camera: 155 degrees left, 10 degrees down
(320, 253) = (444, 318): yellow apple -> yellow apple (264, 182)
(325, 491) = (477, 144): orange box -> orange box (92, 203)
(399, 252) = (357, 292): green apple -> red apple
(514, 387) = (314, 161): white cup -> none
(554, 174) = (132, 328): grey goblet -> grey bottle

++++++++

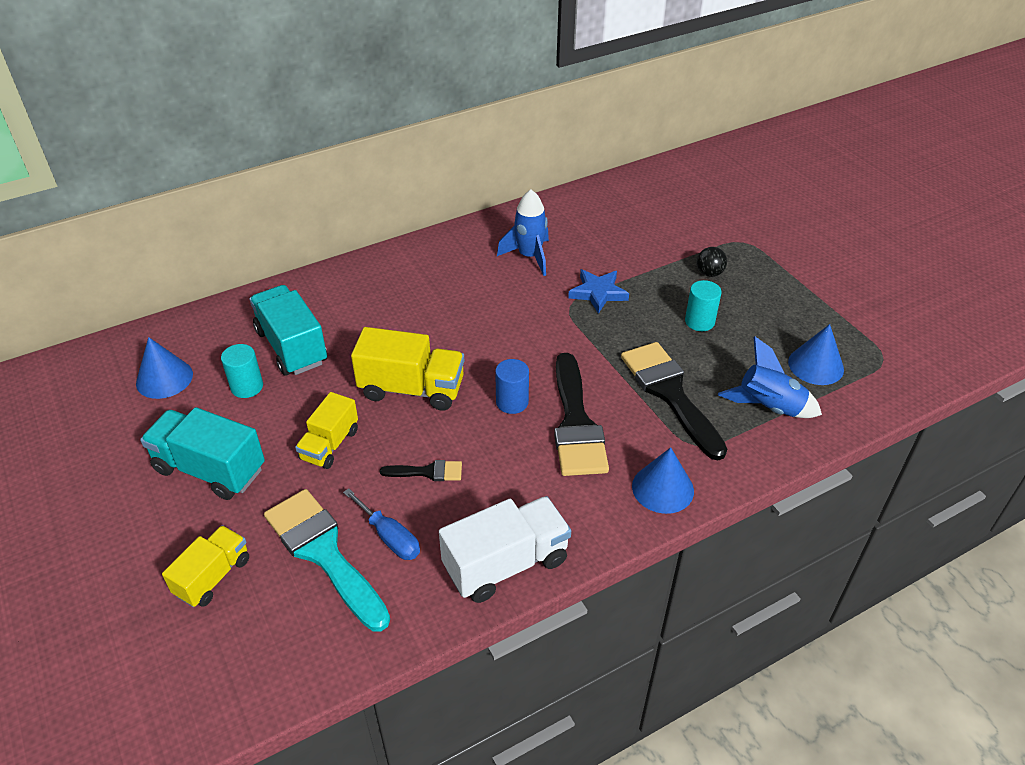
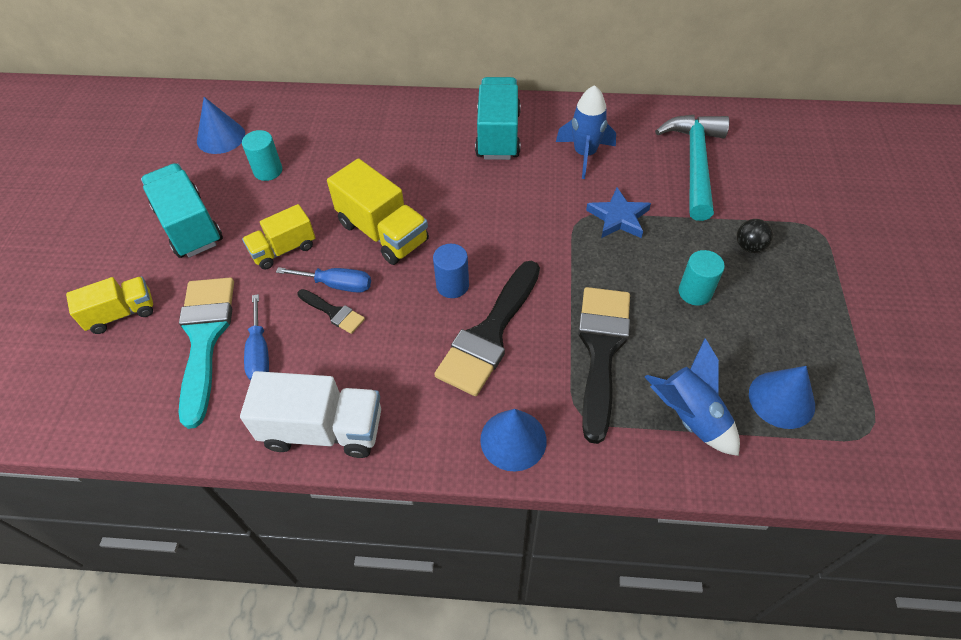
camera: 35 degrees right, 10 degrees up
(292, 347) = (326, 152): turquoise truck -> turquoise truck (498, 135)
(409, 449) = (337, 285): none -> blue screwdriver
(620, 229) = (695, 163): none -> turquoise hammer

++++++++

- _EXERCISE_:
Please copy the lines in the records above between the one holding "camera: 155 degrees left, 10 degrees down" and the one holding "(554, 174) = (132, 328): grey", inclusive, exactly and with no other line.

- _SOLUTION_:
camera: 155 degrees left, 10 degrees down
(320, 253) = (444, 318): yellow apple -> yellow apple (264, 182)
(325, 491) = (477, 144): orange box -> orange box (92, 203)
(399, 252) = (357, 292): green apple -> red apple
(514, 387) = (314, 161): white cup -> none
(554, 174) = (132, 328): grey goblet -> grey bottle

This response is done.